*** Data to examine Section Begins ***
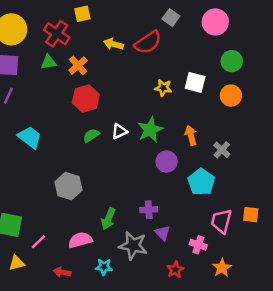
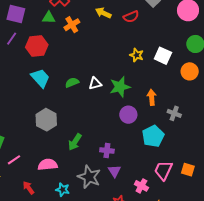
red semicircle: (148, 42) -> (131, 17), size x0.7
red hexagon: (86, 99) -> (37, 46), moved
cyan trapezoid: (30, 137) -> (40, 78), moved
gray cross: (222, 150) -> (174, 113), turned -32
green arrow: (108, 219) -> (75, 142), moved
red arrow: (62, 272) -> (28, 188), turned 32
*** Data to examine Section Ends ***
**Work to be completed:**
The lines holding the string "turned" are what is needed from the material above.

**Solution to the problem:**
gray cross: (222, 150) -> (174, 113), turned -32
red arrow: (62, 272) -> (28, 188), turned 32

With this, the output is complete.